DATA EXCERPTS below:

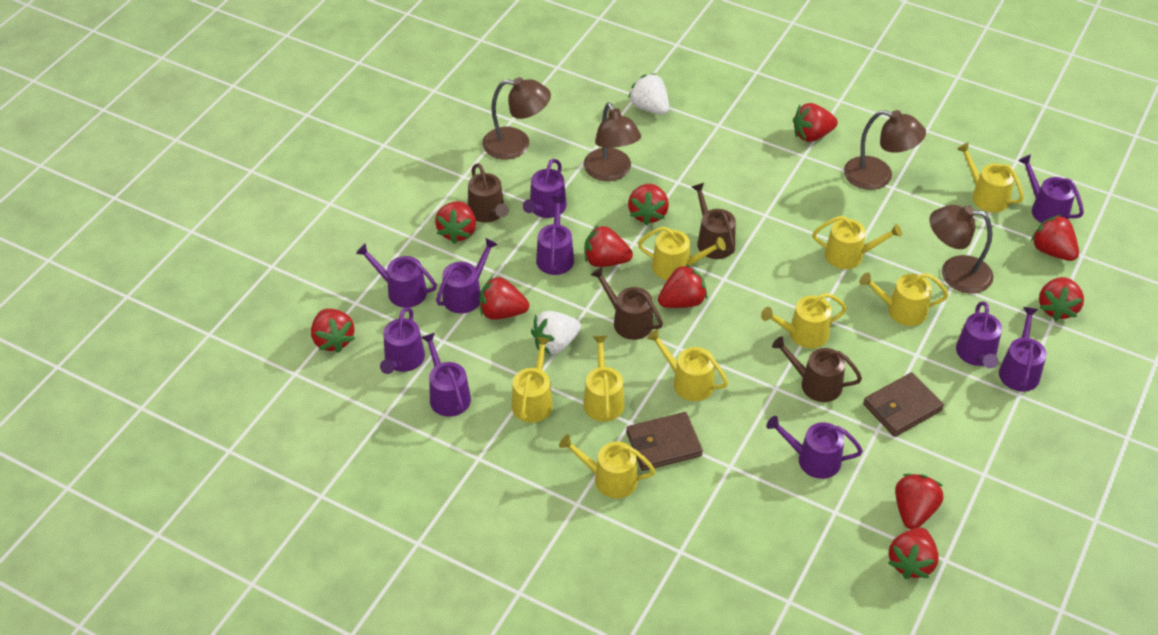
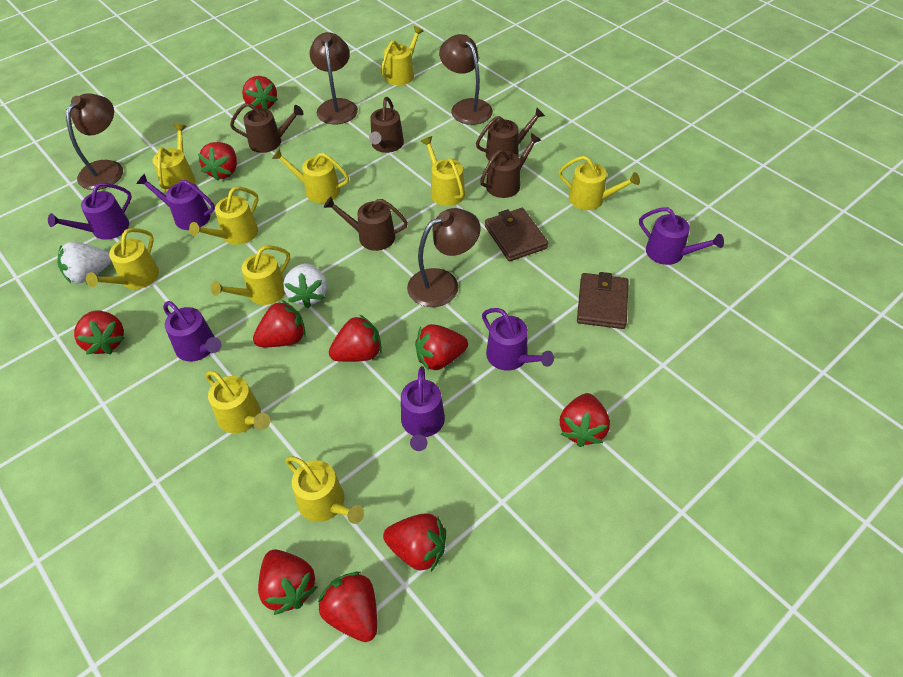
brown watering can: 4 -> 5
purple watering can: 10 -> 6
red strawberry: 11 -> 10
yellow watering can: 9 -> 10

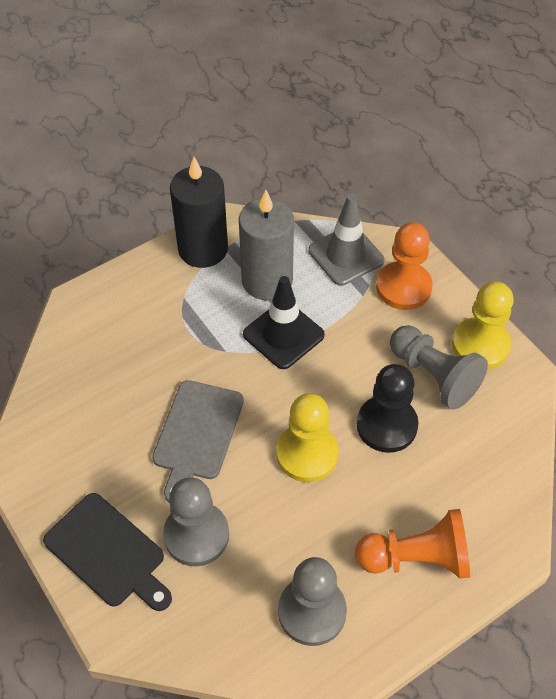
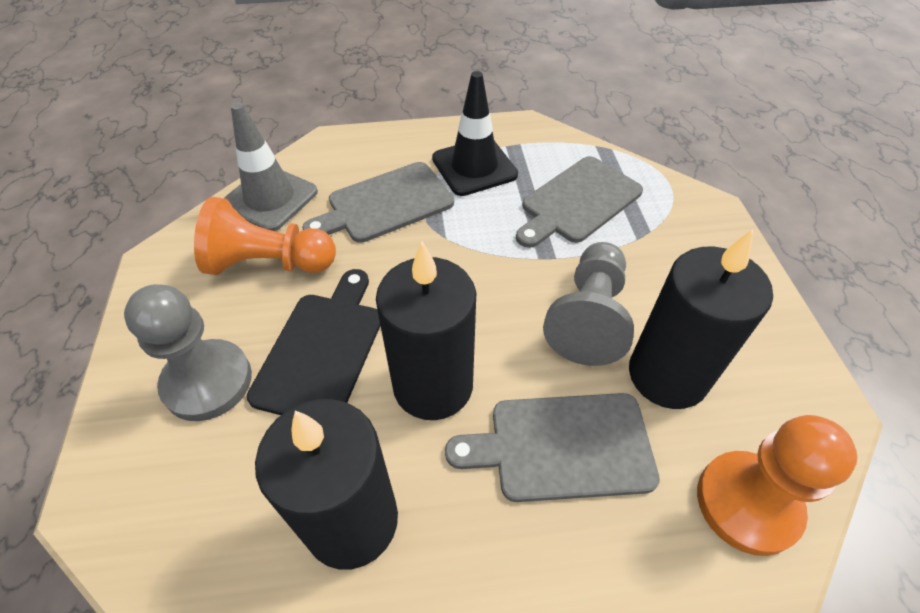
black candle: 1 -> 3
black pawn: 1 -> 0
grey candle: 1 -> 0
grey cutting board: 1 -> 3
grey pawn: 3 -> 2
yellow pawn: 2 -> 0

End of DATA EXCERPTS.

**WHAT NEEDS TO BE DONE:**
Once you find the string "yellow" in a line of the records, copy that line.

**SOLUTION TO THIS TASK:**
yellow watering can: 9 -> 10
yellow pawn: 2 -> 0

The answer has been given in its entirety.